What you will do: The reply should reproduce every line of the data below word for word, minus any images.

Collected data entries:

++++++++

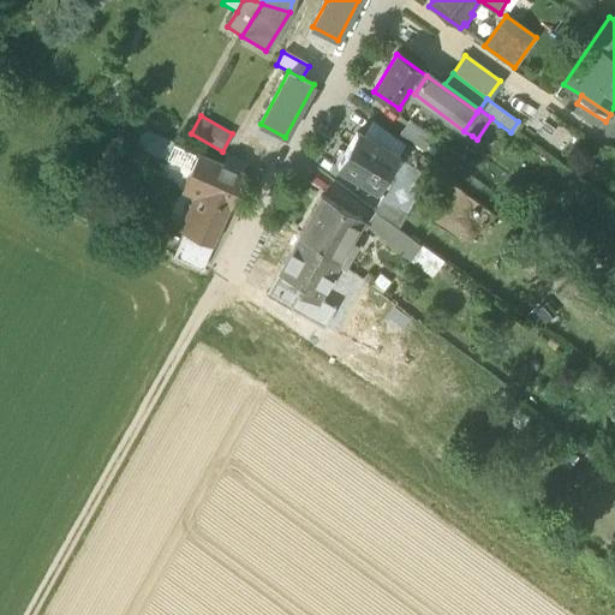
[(500,125),(491,118),(477,139),(487,147),(500,125)]
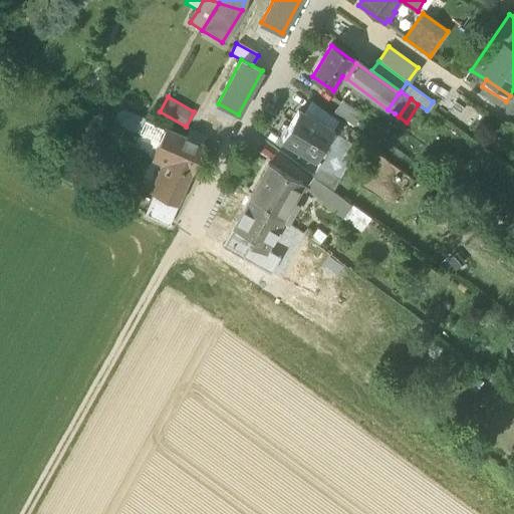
[(303,113),(333,132),(339,120),(311,99),(303,113)]
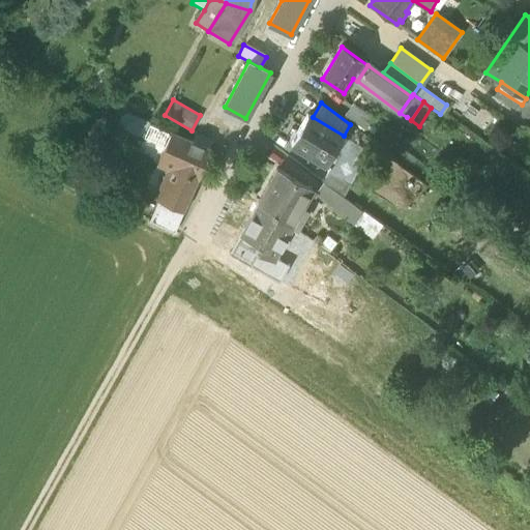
[(346,116),(366,130),(374,119),(353,105),(346,116)]
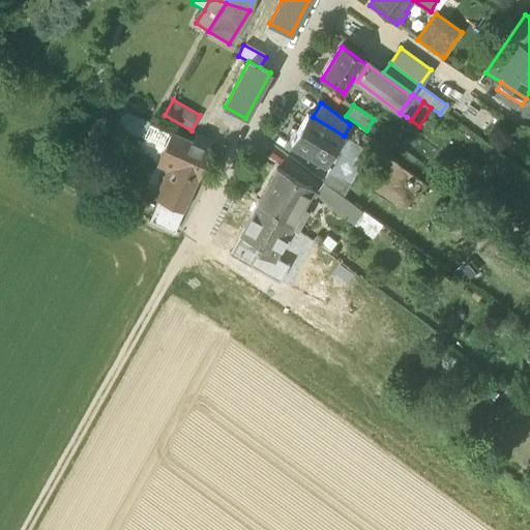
[(134,134),(143,137),(149,122),(124,113),(119,124),(135,131),(134,134)]
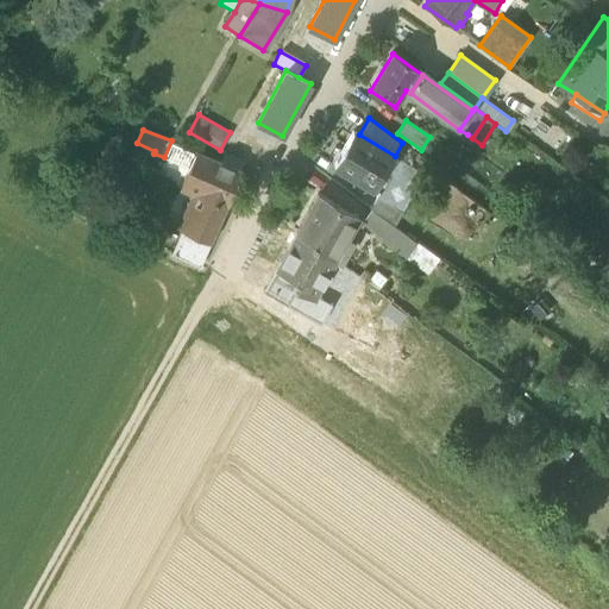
[(334,165),(381,192),(390,176),(385,174),(395,156),(359,135),(353,132),(334,165)]
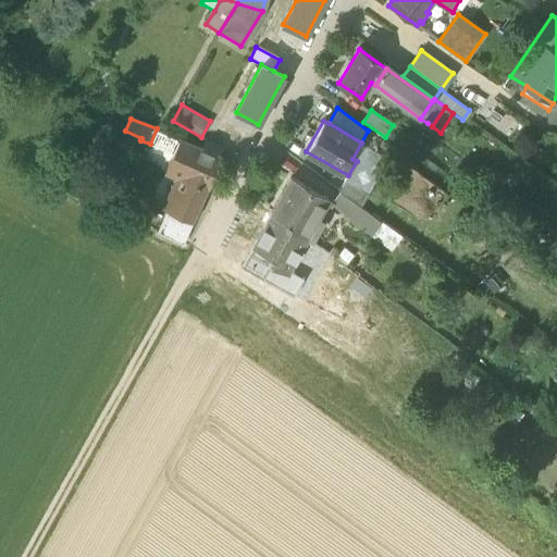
[(180,139),(157,128),(150,144),(169,151),(171,146),(175,148),(180,139)]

++++++++

Answer for the task:
[(500,125),(491,118),(477,139),(487,147),(500,125)]
[(303,113),(333,132),(339,120),(311,99),(303,113)]
[(346,116),(366,130),(374,119),(353,105),(346,116)]
[(134,134),(143,137),(149,122),(124,113),(119,124),(135,131),(134,134)]
[(334,165),(381,192),(390,176),(385,174),(395,156),(359,135),(353,132),(334,165)]
[(180,139),(157,128),(150,144),(169,151),(171,146),(175,148),(180,139)]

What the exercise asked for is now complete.